▶ _Work request_: Below are records; reproduce exactly the lines from the one that has "Someone carried the TURQUOISE CARTON" through the one that has "Someone repainted the VIOLET", ends included, and nothing more.

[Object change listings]

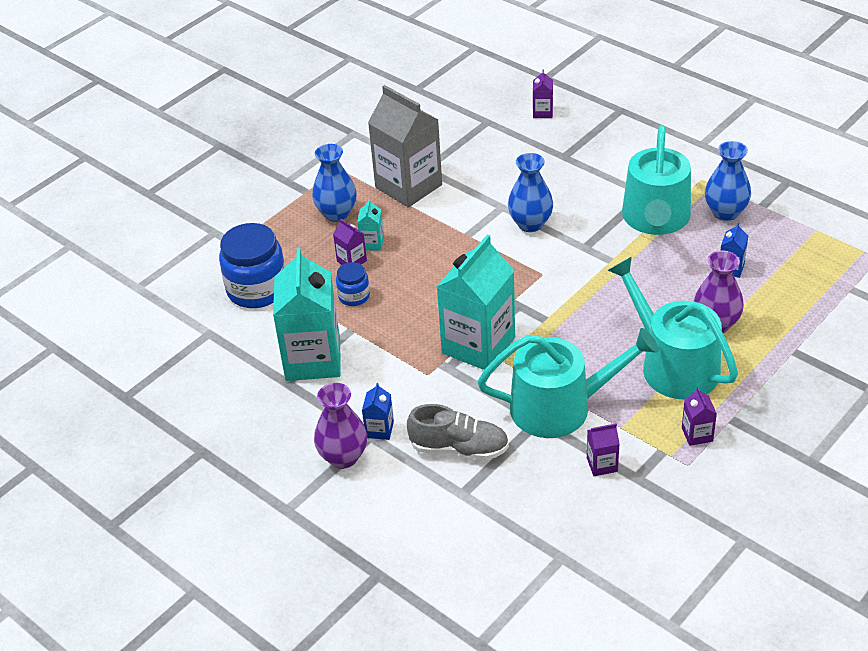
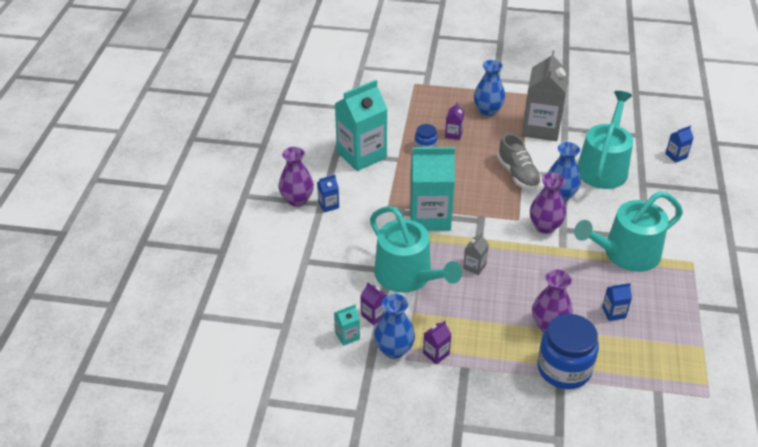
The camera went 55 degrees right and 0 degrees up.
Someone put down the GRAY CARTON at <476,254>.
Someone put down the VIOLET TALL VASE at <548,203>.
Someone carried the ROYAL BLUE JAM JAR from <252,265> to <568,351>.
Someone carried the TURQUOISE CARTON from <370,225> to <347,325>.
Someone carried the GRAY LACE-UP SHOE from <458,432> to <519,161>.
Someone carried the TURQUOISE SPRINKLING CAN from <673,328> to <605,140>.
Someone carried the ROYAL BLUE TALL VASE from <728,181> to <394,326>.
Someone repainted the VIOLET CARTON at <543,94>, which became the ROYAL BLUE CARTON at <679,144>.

* * *

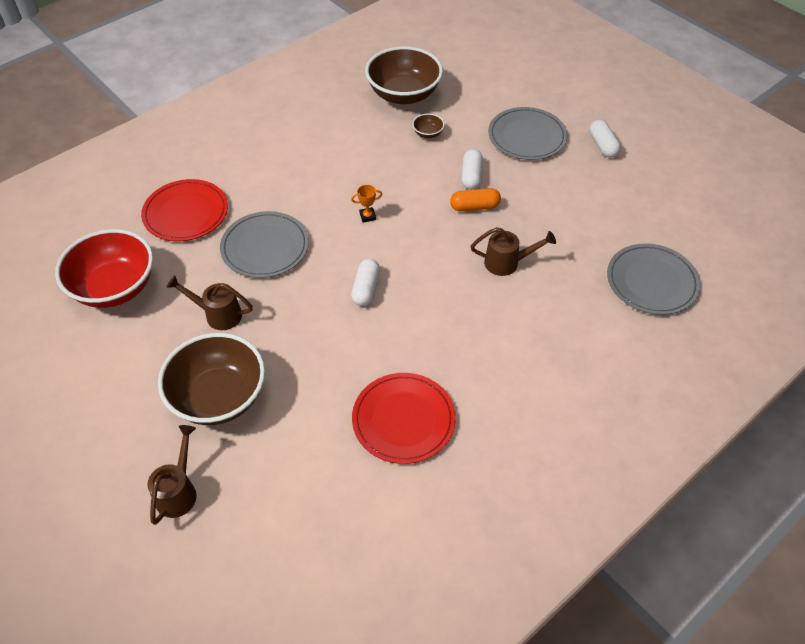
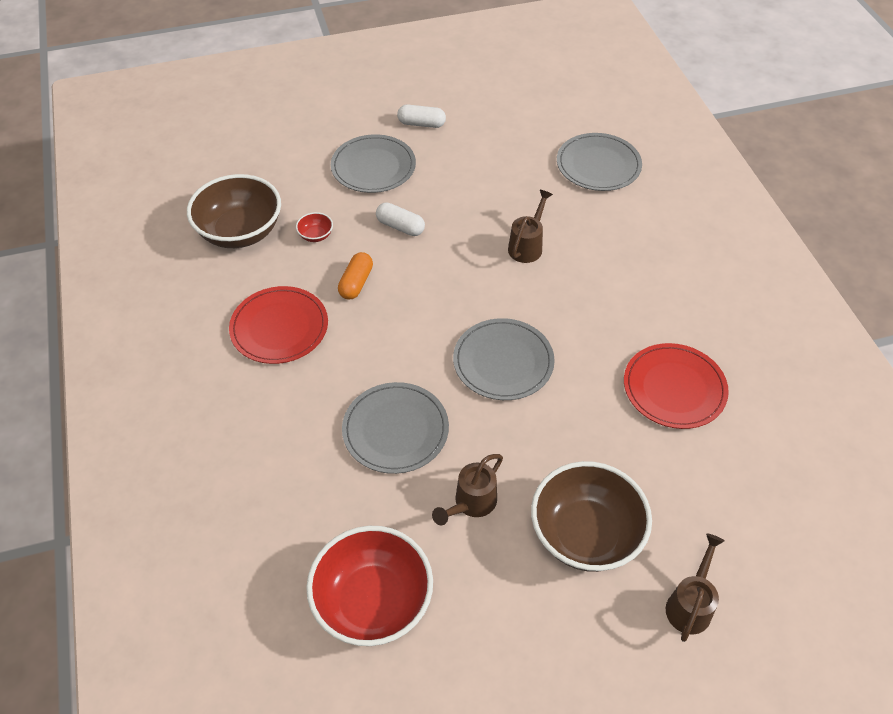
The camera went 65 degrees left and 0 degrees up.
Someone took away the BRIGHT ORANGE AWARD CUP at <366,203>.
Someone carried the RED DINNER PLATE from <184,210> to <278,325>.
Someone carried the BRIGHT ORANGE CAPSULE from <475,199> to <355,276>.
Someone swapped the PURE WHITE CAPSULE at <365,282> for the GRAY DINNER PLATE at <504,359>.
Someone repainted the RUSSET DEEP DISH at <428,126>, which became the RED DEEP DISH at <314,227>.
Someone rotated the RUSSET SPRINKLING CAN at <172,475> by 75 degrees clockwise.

▶ _Solution to the problem_:
Someone carried the TURQUOISE CARTON from <370,225> to <347,325>.
Someone carried the GRAY LACE-UP SHOE from <458,432> to <519,161>.
Someone carried the TURQUOISE SPRINKLING CAN from <673,328> to <605,140>.
Someone carried the ROYAL BLUE TALL VASE from <728,181> to <394,326>.
Someone repainted the VIOLET CARTON at <543,94>, which became the ROYAL BLUE CARTON at <679,144>.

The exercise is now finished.